BEGIN
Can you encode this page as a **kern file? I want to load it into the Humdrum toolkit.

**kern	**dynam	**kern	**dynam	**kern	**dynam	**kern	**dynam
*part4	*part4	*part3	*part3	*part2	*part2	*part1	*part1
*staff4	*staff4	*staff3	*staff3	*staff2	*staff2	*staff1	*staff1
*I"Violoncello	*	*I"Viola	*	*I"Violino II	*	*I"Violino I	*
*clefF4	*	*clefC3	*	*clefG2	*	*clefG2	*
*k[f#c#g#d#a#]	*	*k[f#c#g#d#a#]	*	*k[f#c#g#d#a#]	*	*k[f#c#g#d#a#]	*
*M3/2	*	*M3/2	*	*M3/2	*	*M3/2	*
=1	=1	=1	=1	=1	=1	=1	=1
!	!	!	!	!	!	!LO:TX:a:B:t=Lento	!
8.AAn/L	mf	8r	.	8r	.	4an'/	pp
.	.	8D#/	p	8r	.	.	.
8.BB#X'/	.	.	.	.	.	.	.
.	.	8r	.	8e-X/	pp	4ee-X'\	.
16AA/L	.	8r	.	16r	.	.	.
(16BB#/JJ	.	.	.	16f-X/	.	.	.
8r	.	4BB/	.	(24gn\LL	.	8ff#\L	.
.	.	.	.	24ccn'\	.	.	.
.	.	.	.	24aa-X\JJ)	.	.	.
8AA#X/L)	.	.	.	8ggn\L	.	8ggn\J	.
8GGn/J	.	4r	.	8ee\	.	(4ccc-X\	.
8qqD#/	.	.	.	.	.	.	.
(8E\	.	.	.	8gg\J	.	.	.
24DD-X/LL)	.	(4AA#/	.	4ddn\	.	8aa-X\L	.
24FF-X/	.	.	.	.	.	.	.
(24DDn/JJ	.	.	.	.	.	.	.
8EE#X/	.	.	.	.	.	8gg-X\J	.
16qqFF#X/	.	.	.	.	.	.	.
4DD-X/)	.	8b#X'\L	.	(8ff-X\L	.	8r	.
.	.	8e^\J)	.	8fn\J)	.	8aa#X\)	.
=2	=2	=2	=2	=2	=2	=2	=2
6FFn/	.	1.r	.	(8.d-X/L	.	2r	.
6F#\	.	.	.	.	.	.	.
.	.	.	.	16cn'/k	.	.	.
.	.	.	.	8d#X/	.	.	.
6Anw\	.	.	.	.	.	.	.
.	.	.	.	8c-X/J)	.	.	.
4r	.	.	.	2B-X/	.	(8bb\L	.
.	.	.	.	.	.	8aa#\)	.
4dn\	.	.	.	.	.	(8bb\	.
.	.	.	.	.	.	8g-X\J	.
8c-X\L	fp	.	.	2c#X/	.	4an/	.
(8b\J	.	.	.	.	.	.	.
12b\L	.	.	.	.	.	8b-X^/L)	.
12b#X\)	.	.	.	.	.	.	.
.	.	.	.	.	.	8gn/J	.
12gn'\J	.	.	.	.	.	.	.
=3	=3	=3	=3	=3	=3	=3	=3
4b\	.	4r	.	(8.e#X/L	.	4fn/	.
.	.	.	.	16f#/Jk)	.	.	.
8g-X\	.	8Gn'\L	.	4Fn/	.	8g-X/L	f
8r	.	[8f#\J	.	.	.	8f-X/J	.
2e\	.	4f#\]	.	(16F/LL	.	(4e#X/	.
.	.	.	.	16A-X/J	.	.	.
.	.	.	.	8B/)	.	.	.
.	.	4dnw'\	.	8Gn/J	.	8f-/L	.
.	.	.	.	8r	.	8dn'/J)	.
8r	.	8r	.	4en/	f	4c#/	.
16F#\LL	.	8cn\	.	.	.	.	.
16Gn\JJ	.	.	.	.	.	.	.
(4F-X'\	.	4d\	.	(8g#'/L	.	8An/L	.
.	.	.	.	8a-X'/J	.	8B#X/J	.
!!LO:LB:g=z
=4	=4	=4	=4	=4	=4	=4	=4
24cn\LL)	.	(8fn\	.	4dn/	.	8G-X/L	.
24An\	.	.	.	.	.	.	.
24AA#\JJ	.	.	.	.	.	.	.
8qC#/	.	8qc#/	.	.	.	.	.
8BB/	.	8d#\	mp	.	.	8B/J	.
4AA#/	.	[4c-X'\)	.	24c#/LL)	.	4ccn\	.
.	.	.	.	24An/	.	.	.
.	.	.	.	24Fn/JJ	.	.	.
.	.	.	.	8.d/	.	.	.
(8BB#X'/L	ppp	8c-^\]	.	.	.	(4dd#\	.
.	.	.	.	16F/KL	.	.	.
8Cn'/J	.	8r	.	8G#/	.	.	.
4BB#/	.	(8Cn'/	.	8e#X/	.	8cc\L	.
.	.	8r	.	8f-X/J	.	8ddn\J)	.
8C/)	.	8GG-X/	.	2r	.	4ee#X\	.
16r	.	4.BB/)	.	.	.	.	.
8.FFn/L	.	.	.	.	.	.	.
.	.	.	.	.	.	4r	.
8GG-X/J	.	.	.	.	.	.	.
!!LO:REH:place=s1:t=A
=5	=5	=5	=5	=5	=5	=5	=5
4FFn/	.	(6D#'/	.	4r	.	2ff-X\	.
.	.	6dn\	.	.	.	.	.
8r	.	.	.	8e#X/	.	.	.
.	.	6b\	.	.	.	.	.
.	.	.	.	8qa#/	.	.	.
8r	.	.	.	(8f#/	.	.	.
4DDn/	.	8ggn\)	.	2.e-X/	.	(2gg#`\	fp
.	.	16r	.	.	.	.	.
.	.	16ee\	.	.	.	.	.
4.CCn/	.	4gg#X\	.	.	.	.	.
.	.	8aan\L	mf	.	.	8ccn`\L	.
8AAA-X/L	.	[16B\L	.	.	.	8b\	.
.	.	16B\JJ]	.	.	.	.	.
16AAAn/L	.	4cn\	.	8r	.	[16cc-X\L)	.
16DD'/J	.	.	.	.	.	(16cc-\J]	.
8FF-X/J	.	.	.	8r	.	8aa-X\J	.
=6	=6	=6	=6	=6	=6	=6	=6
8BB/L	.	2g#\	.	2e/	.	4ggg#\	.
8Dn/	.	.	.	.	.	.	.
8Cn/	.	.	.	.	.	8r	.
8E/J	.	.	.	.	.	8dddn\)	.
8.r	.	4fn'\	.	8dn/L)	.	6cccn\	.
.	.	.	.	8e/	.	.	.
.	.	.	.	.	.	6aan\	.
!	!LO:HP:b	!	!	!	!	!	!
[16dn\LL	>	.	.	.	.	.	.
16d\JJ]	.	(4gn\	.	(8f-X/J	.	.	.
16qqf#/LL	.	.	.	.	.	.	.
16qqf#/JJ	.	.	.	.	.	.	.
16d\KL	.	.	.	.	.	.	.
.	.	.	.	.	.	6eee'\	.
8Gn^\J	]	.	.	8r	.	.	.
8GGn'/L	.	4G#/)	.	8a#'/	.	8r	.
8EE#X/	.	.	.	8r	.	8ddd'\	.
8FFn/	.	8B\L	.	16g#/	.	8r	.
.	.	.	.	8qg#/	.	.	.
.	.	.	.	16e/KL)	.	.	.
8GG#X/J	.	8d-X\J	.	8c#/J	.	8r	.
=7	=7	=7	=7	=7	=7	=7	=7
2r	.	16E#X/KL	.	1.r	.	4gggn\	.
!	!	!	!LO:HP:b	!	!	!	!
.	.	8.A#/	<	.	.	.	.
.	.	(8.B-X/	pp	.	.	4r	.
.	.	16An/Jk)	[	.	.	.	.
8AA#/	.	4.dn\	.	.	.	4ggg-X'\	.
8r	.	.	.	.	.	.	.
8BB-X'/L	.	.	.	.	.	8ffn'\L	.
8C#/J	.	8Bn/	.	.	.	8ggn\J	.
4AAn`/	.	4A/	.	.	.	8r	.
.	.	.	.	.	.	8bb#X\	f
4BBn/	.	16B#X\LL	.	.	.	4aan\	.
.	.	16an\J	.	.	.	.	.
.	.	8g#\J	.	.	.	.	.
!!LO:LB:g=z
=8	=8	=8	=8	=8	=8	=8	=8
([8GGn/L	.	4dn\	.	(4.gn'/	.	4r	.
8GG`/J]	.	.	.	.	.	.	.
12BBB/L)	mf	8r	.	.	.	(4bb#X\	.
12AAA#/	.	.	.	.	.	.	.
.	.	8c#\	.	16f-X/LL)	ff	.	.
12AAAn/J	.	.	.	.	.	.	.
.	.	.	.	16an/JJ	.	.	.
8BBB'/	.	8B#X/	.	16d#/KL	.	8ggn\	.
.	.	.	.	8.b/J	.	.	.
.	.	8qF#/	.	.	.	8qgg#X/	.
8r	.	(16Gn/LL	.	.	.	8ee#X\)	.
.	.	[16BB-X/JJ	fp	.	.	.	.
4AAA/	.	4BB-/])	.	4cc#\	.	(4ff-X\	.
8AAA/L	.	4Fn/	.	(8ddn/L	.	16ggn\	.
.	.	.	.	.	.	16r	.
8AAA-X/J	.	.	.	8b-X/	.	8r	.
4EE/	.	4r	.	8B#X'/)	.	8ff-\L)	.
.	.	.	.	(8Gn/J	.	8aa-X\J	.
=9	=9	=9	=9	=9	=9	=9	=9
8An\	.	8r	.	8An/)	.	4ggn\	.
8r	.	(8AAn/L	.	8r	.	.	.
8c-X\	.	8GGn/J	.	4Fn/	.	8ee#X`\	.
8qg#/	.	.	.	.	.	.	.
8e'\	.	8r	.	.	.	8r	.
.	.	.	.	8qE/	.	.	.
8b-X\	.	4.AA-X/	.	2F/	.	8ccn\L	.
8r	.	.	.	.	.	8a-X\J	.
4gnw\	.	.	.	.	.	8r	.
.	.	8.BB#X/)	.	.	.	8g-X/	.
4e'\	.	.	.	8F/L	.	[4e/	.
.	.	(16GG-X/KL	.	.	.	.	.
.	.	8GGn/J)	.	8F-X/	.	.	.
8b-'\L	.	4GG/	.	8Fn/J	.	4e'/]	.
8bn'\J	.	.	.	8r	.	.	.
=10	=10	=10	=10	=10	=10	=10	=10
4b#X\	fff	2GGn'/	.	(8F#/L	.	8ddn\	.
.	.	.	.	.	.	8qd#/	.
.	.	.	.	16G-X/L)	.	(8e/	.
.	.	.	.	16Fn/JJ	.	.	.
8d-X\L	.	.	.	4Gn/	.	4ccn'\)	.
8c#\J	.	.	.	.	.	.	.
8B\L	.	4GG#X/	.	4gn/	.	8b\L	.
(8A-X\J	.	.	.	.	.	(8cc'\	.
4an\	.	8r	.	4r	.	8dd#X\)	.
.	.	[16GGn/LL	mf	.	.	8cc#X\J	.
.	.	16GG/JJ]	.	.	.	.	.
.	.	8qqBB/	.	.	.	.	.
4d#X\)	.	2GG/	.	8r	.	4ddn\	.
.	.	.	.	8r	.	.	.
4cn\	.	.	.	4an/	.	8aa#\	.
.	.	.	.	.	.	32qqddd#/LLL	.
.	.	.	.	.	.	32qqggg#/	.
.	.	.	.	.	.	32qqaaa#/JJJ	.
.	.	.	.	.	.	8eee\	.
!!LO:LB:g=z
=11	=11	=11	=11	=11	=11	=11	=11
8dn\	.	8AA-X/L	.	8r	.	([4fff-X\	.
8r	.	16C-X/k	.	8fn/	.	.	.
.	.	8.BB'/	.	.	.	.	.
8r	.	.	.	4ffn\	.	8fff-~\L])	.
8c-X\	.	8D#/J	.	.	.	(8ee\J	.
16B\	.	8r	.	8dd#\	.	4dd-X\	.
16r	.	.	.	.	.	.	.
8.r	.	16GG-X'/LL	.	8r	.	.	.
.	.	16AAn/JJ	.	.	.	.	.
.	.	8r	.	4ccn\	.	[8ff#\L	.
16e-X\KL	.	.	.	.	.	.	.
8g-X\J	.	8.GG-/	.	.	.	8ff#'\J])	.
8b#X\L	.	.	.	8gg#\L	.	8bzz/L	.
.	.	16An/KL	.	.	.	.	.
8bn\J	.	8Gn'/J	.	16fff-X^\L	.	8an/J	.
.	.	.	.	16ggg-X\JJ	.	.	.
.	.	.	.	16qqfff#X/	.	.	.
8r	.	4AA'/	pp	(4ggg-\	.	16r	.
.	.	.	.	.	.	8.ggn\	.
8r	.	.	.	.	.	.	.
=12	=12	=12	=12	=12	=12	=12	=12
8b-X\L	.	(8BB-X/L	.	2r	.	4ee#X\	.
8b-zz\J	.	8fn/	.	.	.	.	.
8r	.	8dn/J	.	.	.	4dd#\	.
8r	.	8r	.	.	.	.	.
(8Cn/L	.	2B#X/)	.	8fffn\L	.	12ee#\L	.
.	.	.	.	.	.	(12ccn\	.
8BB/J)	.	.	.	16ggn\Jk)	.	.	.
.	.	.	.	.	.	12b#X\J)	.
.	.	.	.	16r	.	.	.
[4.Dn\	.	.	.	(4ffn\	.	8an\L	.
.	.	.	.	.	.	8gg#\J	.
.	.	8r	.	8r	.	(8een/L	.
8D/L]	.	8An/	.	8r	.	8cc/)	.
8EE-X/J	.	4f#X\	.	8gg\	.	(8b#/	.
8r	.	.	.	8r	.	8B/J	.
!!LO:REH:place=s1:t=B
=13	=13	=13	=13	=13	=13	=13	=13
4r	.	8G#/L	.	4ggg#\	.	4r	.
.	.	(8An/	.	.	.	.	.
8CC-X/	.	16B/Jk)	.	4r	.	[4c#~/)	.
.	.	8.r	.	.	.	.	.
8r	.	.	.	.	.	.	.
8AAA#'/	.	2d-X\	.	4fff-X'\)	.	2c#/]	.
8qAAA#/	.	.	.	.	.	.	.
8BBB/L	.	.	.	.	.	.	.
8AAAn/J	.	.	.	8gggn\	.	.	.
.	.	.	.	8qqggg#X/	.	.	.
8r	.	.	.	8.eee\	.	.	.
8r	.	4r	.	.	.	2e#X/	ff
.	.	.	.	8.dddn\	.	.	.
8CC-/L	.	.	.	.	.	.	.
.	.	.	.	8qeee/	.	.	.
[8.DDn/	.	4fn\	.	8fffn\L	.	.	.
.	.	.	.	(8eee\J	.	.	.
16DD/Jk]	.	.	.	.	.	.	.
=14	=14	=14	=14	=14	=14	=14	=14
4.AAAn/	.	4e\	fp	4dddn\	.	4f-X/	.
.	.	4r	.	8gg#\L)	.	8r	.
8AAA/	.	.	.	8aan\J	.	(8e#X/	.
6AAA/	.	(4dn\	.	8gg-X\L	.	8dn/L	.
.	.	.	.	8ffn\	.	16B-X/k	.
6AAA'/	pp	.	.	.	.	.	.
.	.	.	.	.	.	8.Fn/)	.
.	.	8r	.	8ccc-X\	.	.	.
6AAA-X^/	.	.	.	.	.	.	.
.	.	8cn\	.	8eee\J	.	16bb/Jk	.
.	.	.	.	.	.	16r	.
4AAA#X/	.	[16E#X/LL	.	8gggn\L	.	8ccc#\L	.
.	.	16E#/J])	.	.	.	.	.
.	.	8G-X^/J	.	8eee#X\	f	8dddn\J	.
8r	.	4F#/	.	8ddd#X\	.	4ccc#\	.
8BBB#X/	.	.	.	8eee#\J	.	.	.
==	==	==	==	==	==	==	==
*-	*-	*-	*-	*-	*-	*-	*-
END
*PROBLEM TO WORK ON:* How many lines of the records contain the string "kern"? Reply with the number only.

*ANSWER TO THE EXERCISE:* 2